• Record set
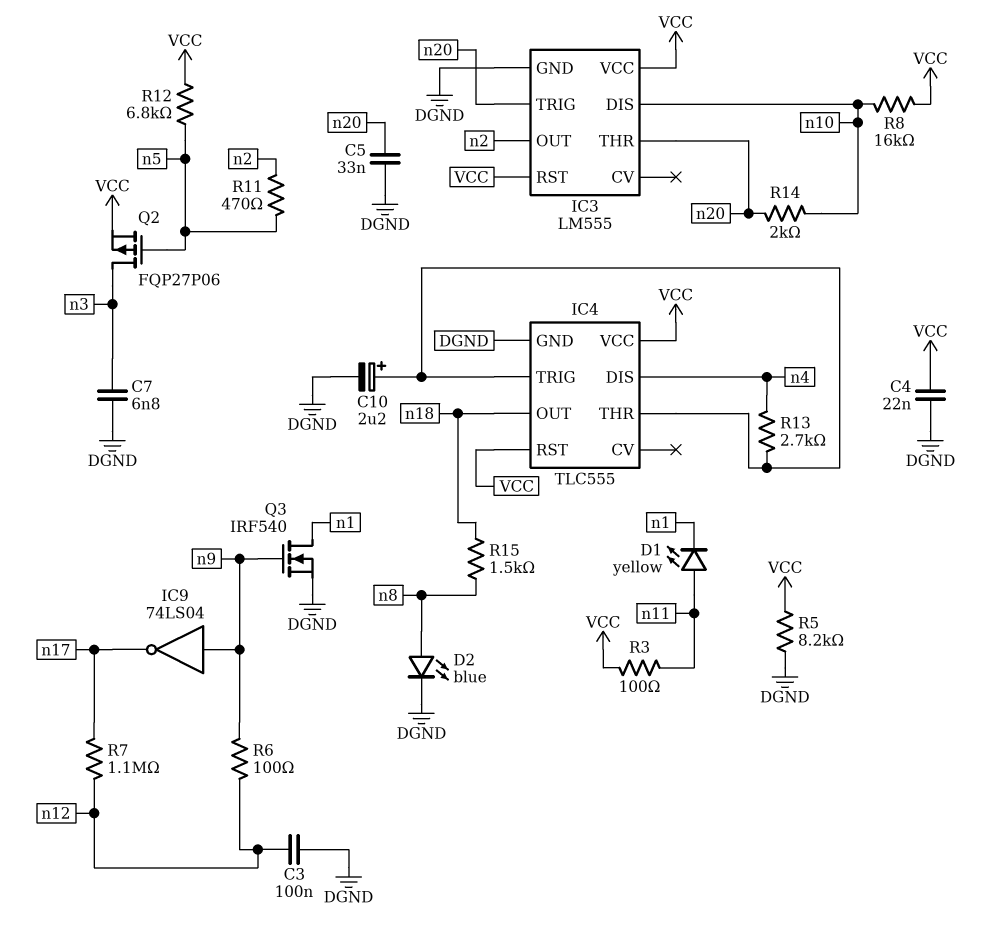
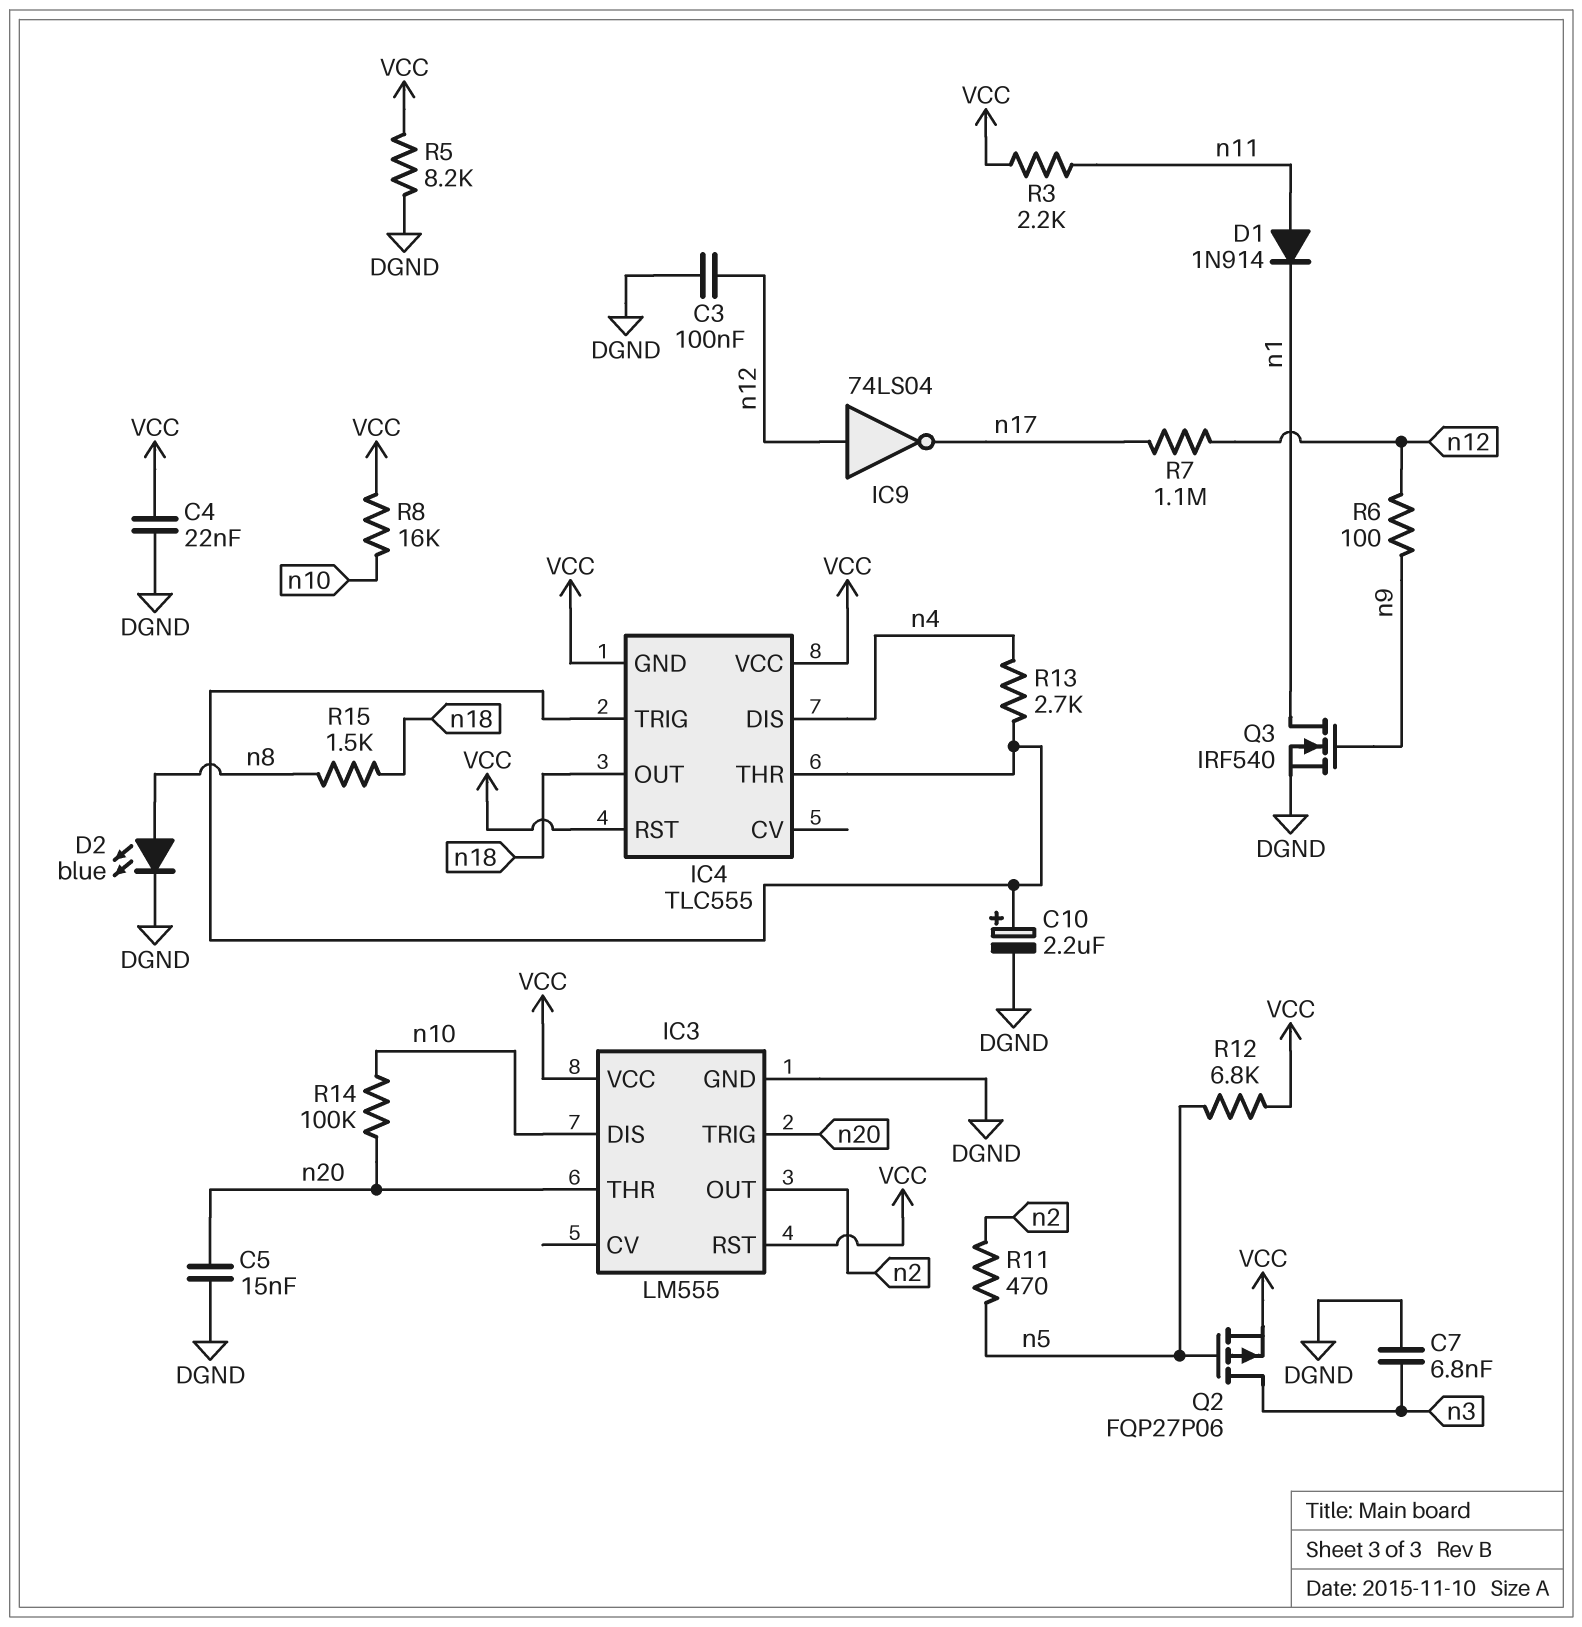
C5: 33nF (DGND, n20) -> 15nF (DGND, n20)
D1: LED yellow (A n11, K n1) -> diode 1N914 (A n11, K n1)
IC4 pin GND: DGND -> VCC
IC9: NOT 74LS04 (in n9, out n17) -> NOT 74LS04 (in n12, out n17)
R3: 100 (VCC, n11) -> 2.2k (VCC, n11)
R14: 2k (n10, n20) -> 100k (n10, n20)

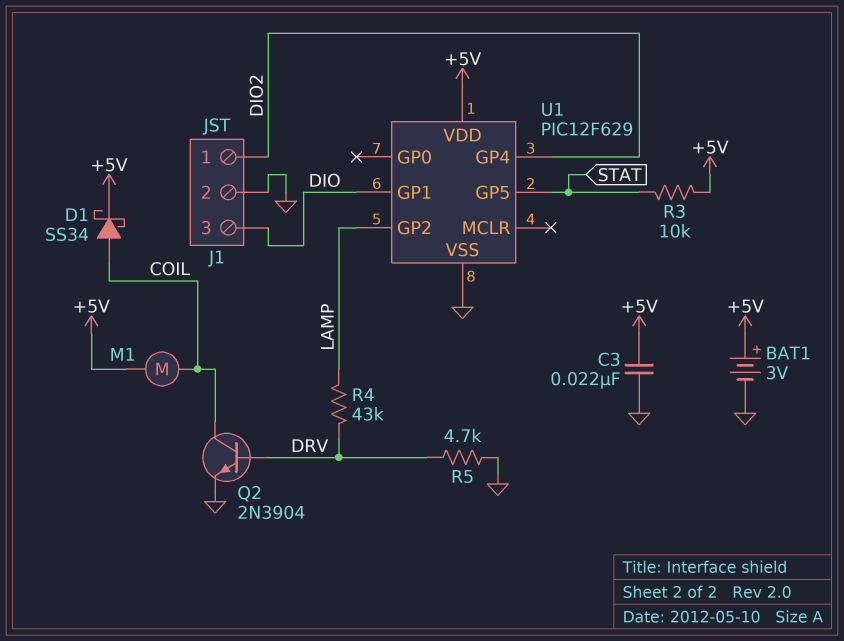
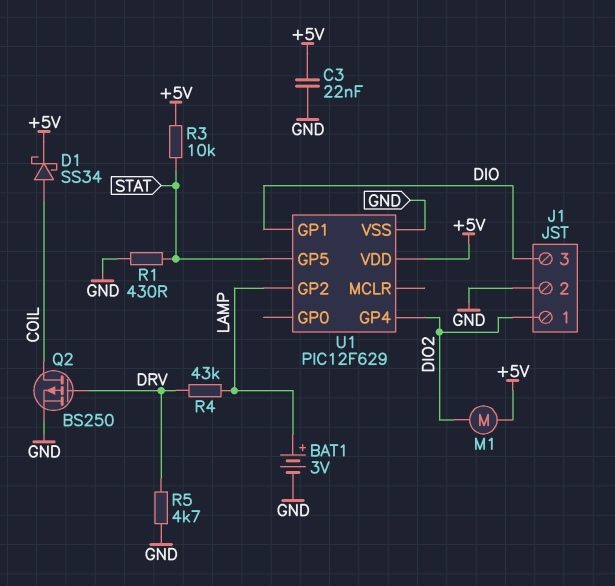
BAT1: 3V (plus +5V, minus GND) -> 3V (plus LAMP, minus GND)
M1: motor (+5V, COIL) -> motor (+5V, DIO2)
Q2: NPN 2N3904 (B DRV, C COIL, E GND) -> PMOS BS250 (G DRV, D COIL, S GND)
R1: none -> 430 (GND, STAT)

==

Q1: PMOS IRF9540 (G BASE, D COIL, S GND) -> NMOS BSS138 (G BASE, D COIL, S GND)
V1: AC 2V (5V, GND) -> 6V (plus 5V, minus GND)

• Task details
Your answer should be the exact lines above from the one with "BAT1: 3V (plus" through the one with "R1: none -> 430 (GND, STAT)", both included, and nothing besides.

• Finished exercise
BAT1: 3V (plus +5V, minus GND) -> 3V (plus LAMP, minus GND)
M1: motor (+5V, COIL) -> motor (+5V, DIO2)
Q2: NPN 2N3904 (B DRV, C COIL, E GND) -> PMOS BS250 (G DRV, D COIL, S GND)
R1: none -> 430 (GND, STAT)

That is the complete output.